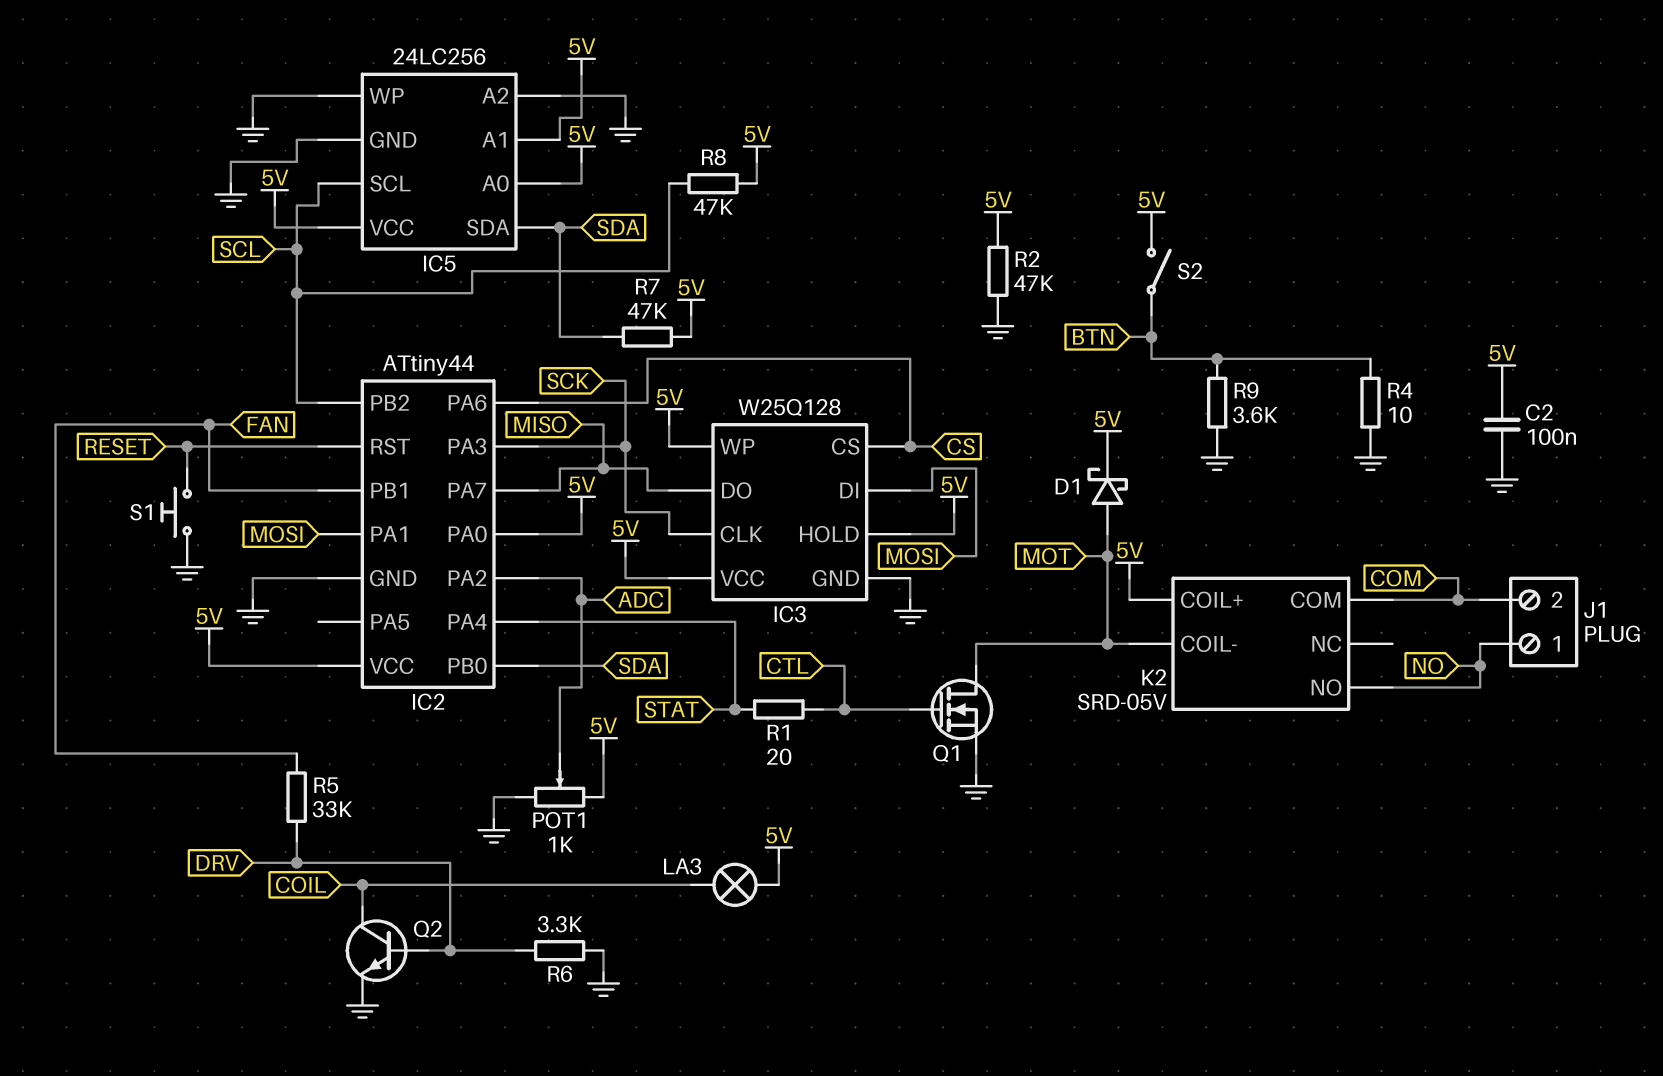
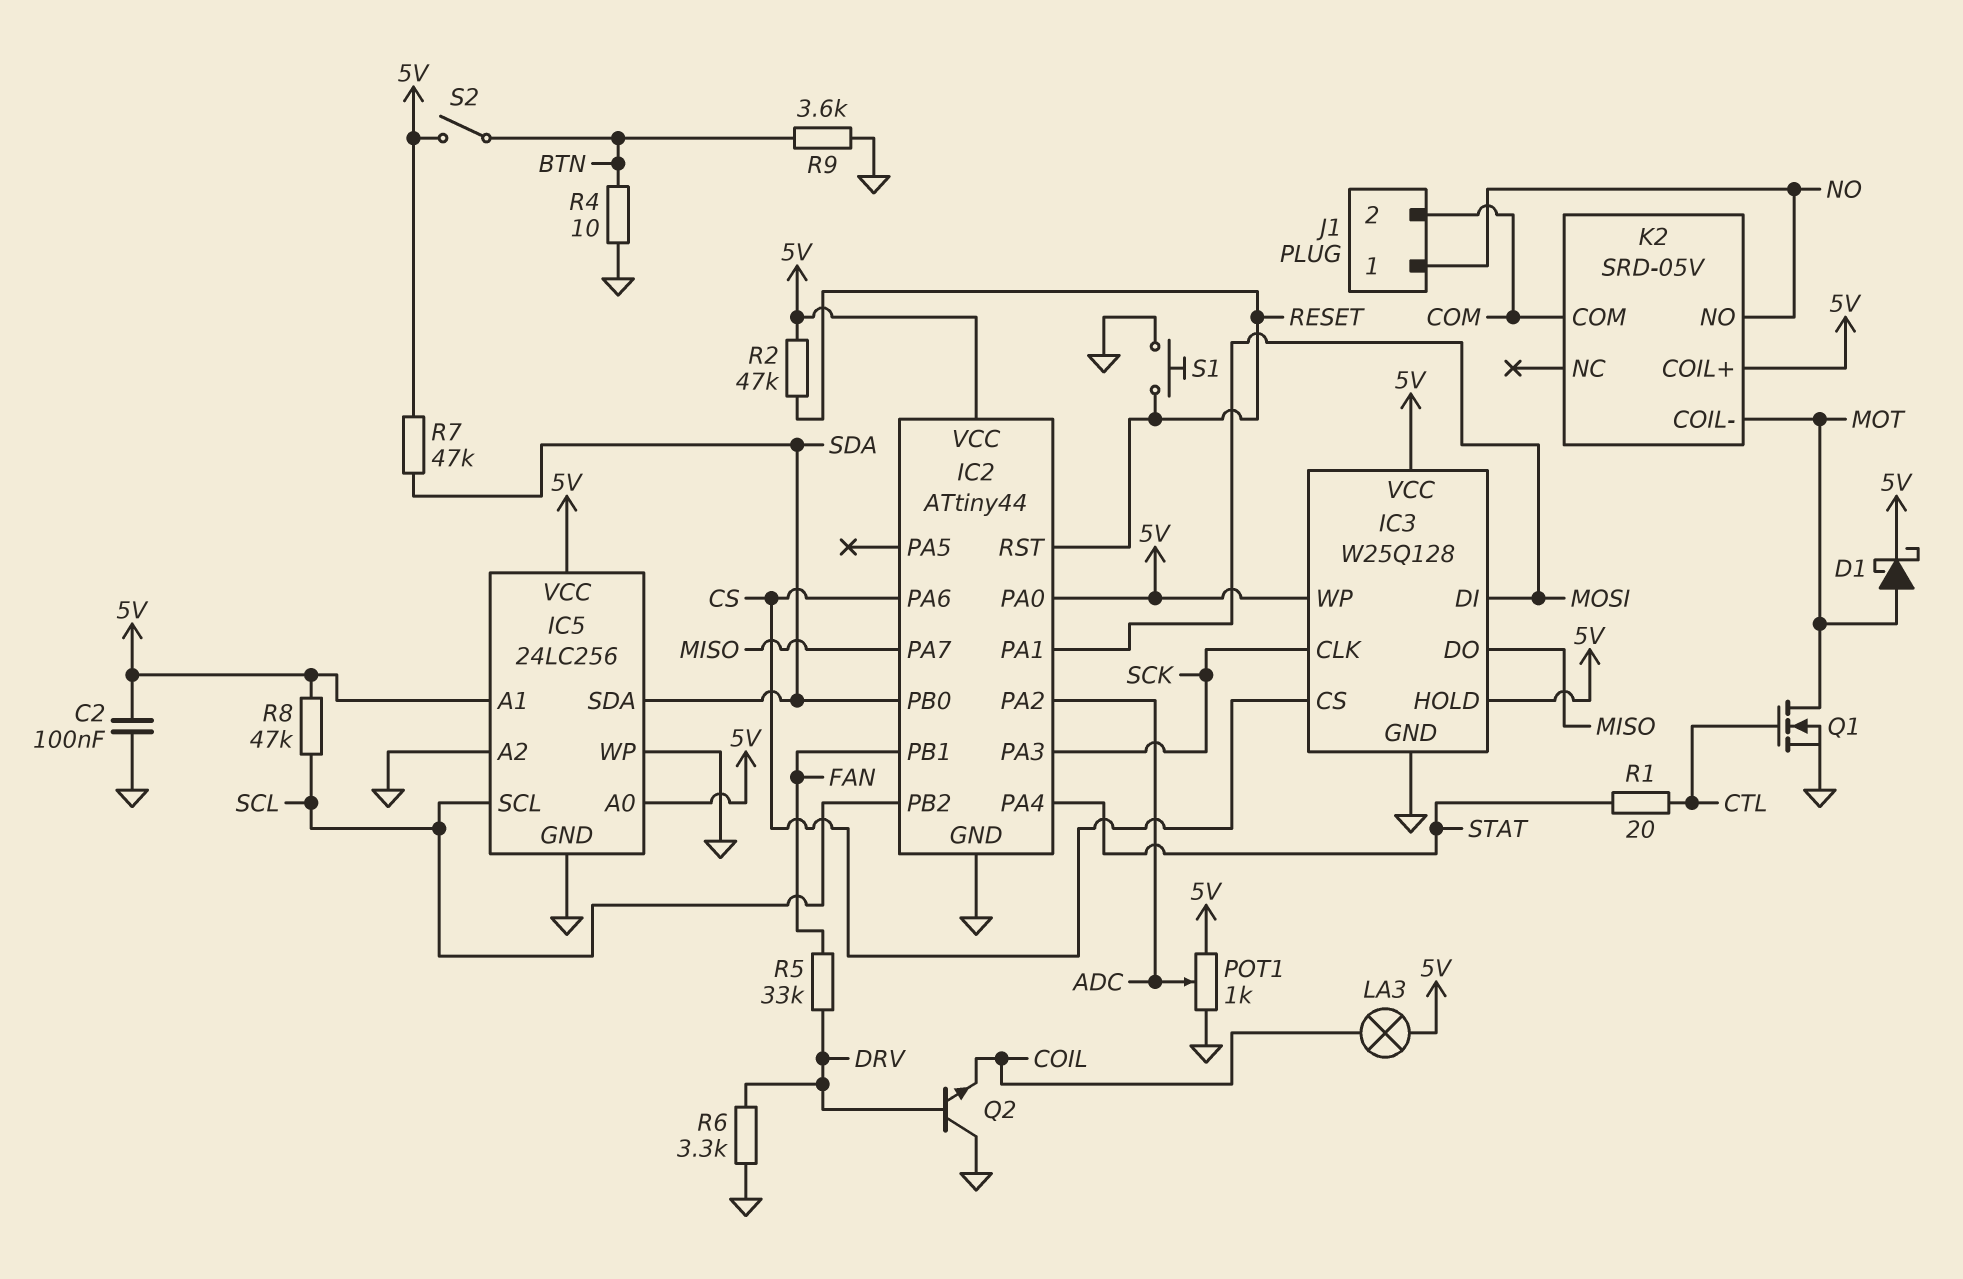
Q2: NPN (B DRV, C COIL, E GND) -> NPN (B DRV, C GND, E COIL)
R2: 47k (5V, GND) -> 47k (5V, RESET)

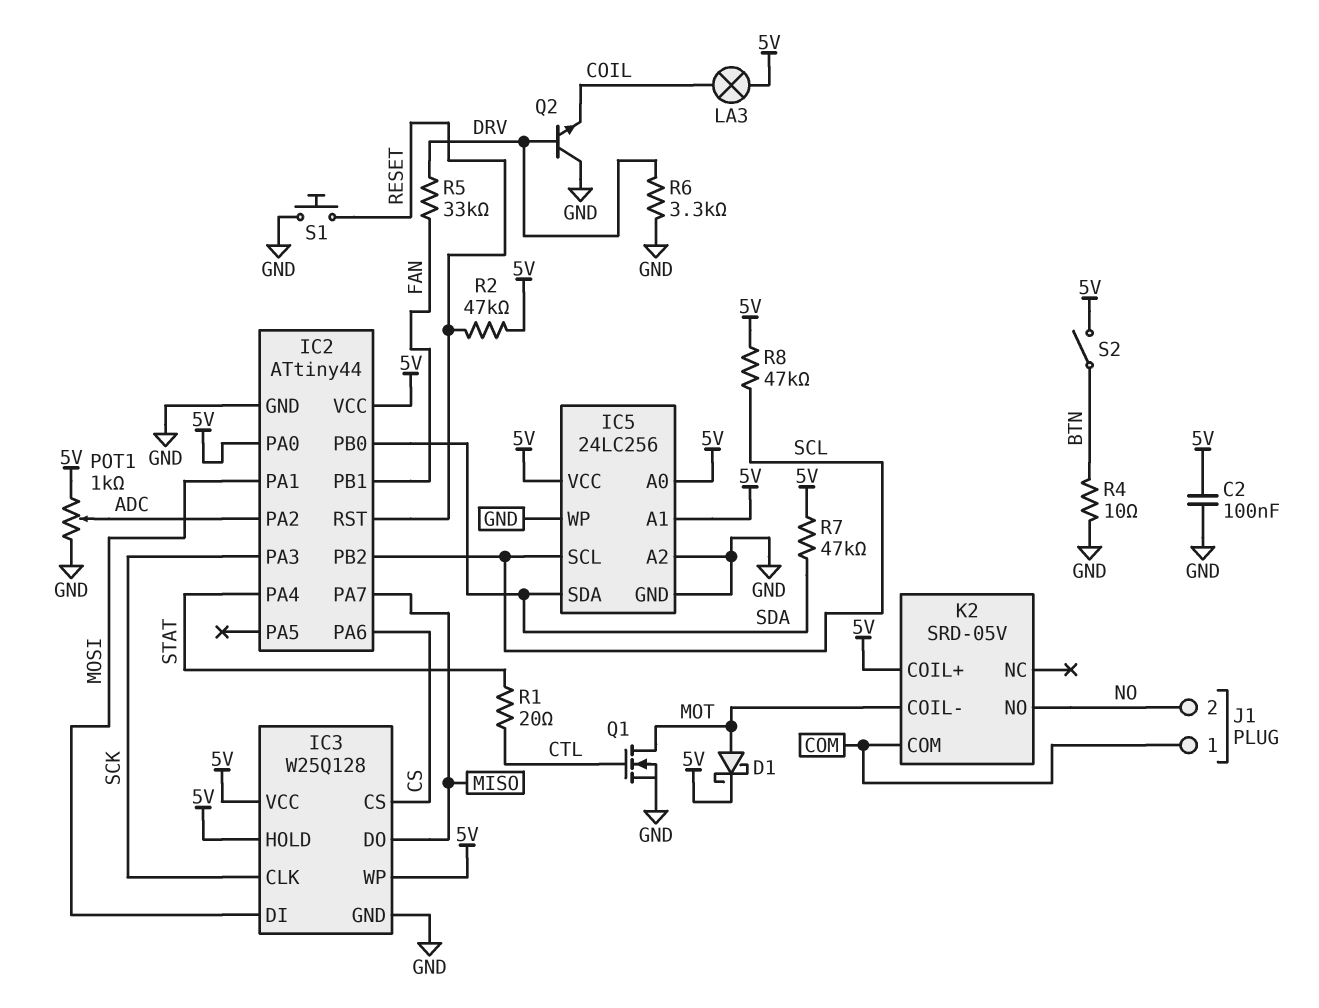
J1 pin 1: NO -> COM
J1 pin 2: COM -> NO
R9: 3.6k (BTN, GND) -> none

■ ■ ■ ■

> **Task brief**: Working from the listing above, retype it exactly but include no images.

> **Answer to this problem**:
Q2: NPN (B DRV, C COIL, E GND) -> NPN (B DRV, C GND, E COIL)
R2: 47k (5V, GND) -> 47k (5V, RESET)

J1 pin 1: NO -> COM
J1 pin 2: COM -> NO
R9: 3.6k (BTN, GND) -> none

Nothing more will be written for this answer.